*** Begin section ***

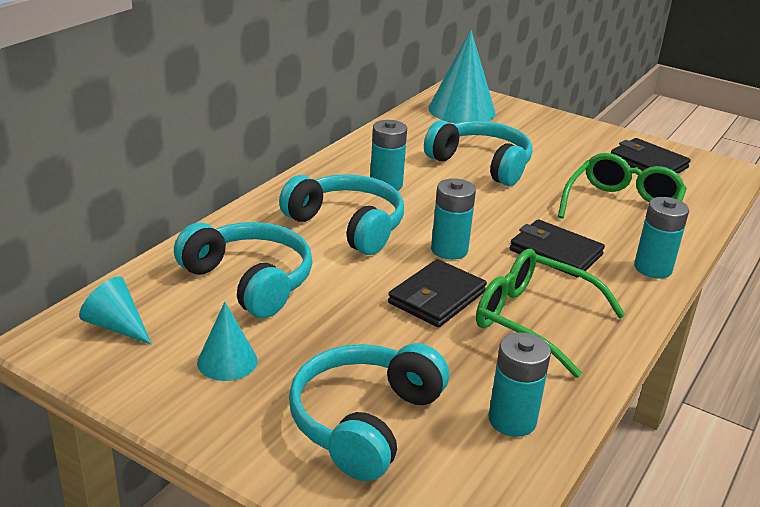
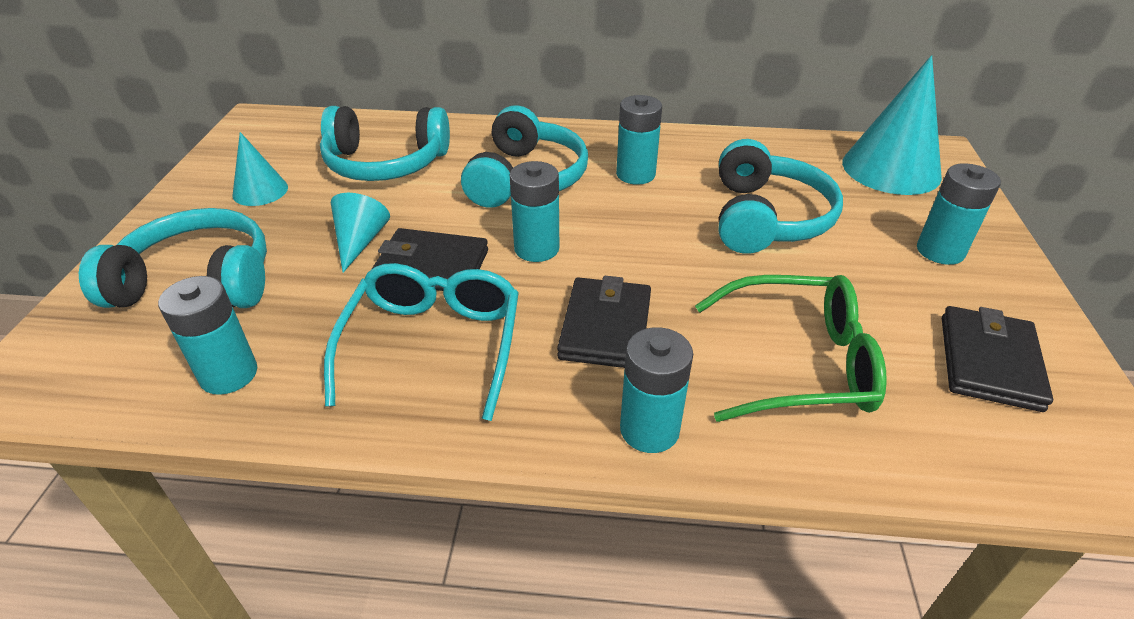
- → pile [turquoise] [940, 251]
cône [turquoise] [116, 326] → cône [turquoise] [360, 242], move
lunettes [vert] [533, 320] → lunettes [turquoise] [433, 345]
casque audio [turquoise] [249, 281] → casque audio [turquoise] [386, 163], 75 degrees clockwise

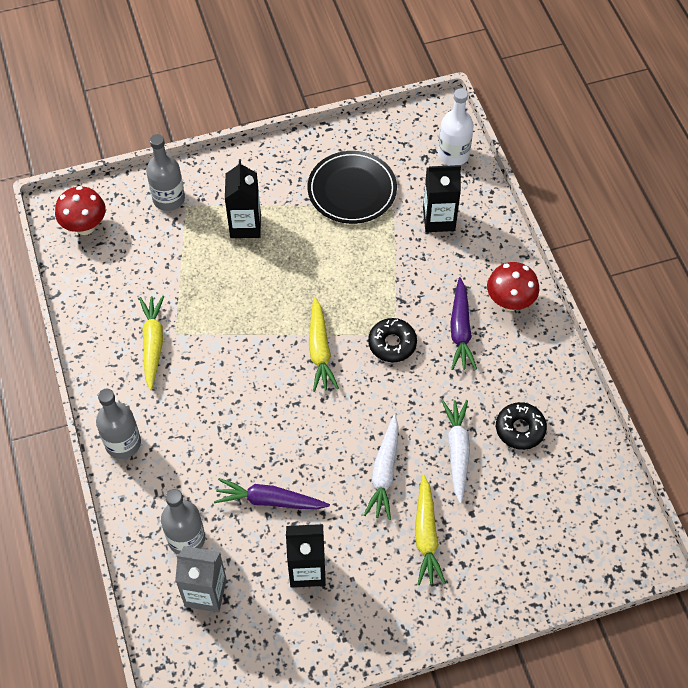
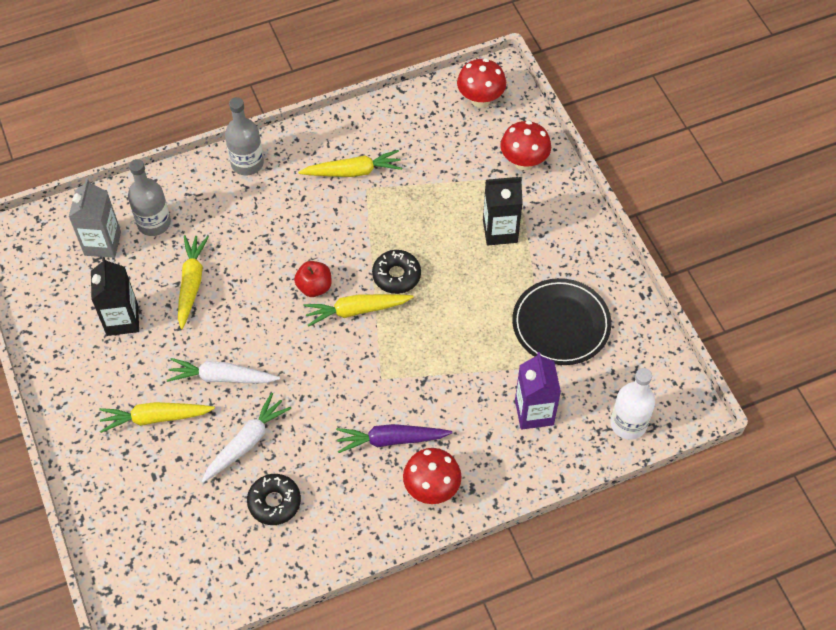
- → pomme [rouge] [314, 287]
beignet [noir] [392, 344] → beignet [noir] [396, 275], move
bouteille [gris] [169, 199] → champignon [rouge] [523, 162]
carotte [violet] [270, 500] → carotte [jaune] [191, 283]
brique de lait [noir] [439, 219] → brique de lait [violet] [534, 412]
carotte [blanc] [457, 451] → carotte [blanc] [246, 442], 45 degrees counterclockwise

*** End section ***
*** Begin section ***

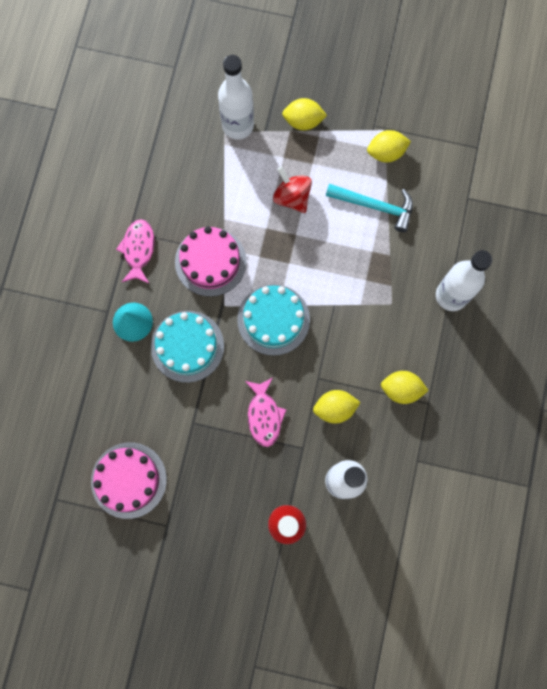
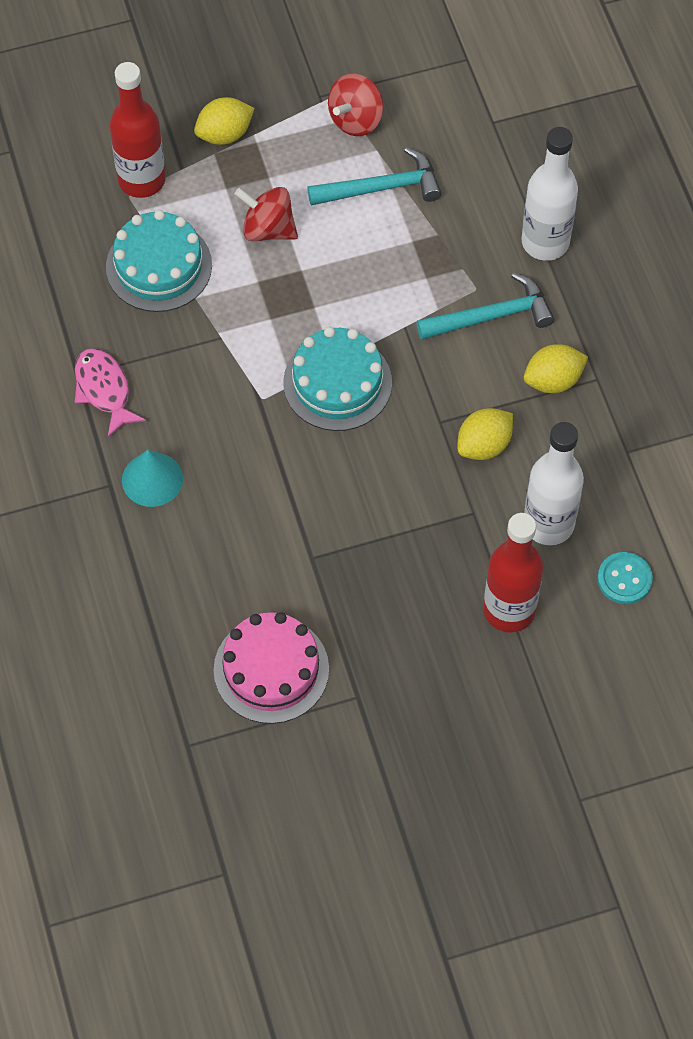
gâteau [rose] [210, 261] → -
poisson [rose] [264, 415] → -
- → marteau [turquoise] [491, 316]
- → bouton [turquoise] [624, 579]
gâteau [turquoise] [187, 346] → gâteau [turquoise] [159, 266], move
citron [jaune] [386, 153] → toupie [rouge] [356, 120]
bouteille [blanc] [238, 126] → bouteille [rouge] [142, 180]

*** End section ***

- WHAT TO WORK ON:
For the material above, give again only the lines starting at the line that contains "cône [turquoise] [116, 326]" and ending at the line that contains "beignet [noir] [392, 344]". Pictures do not belong in the copy.

- EXERCISE ANSWER:
cône [turquoise] [116, 326] → cône [turquoise] [360, 242], move
lunettes [vert] [533, 320] → lunettes [turquoise] [433, 345]
casque audio [turquoise] [249, 281] → casque audio [turquoise] [386, 163], 75 degrees clockwise

- → pomme [rouge] [314, 287]
beignet [noir] [392, 344] → beignet [noir] [396, 275], move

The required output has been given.